### GOAL OF THE EXERCISE
Everything from the line that holds "U2 pin RST: RESET -> VS" through the end of the data below should be output exactly, both ends included.

### SOURCE INFORMATION
------------------------

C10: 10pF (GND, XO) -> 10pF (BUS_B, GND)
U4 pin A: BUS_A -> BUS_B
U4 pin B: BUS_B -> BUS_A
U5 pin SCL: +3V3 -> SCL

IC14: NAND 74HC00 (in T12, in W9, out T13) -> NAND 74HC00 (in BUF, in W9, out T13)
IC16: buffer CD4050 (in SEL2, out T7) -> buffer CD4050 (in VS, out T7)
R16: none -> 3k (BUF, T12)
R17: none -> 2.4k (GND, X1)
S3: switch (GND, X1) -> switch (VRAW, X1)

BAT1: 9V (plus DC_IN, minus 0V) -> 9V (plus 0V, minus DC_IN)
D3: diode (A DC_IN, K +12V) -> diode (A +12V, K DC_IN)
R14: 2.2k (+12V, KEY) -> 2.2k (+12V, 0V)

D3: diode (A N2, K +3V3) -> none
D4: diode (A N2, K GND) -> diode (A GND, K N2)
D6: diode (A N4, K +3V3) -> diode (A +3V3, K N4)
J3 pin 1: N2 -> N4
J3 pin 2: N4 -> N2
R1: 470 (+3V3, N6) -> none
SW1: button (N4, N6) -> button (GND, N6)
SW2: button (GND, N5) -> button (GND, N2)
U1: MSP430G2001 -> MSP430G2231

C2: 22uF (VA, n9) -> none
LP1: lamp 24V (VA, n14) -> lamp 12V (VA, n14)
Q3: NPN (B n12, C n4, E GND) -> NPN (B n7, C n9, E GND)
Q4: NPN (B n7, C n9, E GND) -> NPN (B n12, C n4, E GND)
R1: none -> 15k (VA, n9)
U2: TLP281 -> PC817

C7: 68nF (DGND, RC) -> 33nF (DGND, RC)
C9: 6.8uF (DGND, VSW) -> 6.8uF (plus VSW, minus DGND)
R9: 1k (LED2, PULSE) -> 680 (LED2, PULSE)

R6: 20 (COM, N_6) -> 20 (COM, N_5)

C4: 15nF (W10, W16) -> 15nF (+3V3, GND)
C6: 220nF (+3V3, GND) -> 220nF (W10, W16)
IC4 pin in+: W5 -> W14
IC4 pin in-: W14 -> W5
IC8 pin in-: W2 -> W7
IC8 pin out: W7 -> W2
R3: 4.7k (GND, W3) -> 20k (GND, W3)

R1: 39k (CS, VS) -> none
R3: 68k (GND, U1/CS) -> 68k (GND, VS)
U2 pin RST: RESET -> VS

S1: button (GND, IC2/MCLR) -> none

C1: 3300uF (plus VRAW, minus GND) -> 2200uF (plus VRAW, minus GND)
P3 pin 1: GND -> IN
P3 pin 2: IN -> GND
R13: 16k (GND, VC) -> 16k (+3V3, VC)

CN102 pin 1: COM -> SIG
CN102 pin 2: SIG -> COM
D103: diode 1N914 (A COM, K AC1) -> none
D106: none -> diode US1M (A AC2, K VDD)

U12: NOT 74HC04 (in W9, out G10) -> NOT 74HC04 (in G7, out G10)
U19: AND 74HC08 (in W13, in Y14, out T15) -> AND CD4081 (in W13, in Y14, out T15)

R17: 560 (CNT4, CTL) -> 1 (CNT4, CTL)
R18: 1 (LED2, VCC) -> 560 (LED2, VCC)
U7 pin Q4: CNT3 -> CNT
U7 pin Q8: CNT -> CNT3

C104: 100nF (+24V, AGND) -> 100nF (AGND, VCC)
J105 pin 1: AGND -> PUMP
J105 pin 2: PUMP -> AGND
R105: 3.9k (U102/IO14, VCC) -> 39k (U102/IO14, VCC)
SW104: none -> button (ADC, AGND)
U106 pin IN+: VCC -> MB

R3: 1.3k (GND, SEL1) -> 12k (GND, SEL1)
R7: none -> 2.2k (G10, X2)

------------------------

### TASK OUTPUT
U2 pin RST: RESET -> VS

S1: button (GND, IC2/MCLR) -> none

C1: 3300uF (plus VRAW, minus GND) -> 2200uF (plus VRAW, minus GND)
P3 pin 1: GND -> IN
P3 pin 2: IN -> GND
R13: 16k (GND, VC) -> 16k (+3V3, VC)

CN102 pin 1: COM -> SIG
CN102 pin 2: SIG -> COM
D103: diode 1N914 (A COM, K AC1) -> none
D106: none -> diode US1M (A AC2, K VDD)

U12: NOT 74HC04 (in W9, out G10) -> NOT 74HC04 (in G7, out G10)
U19: AND 74HC08 (in W13, in Y14, out T15) -> AND CD4081 (in W13, in Y14, out T15)

R17: 560 (CNT4, CTL) -> 1 (CNT4, CTL)
R18: 1 (LED2, VCC) -> 560 (LED2, VCC)
U7 pin Q4: CNT3 -> CNT
U7 pin Q8: CNT -> CNT3

C104: 100nF (+24V, AGND) -> 100nF (AGND, VCC)
J105 pin 1: AGND -> PUMP
J105 pin 2: PUMP -> AGND
R105: 3.9k (U102/IO14, VCC) -> 39k (U102/IO14, VCC)
SW104: none -> button (ADC, AGND)
U106 pin IN+: VCC -> MB

R3: 1.3k (GND, SEL1) -> 12k (GND, SEL1)
R7: none -> 2.2k (G10, X2)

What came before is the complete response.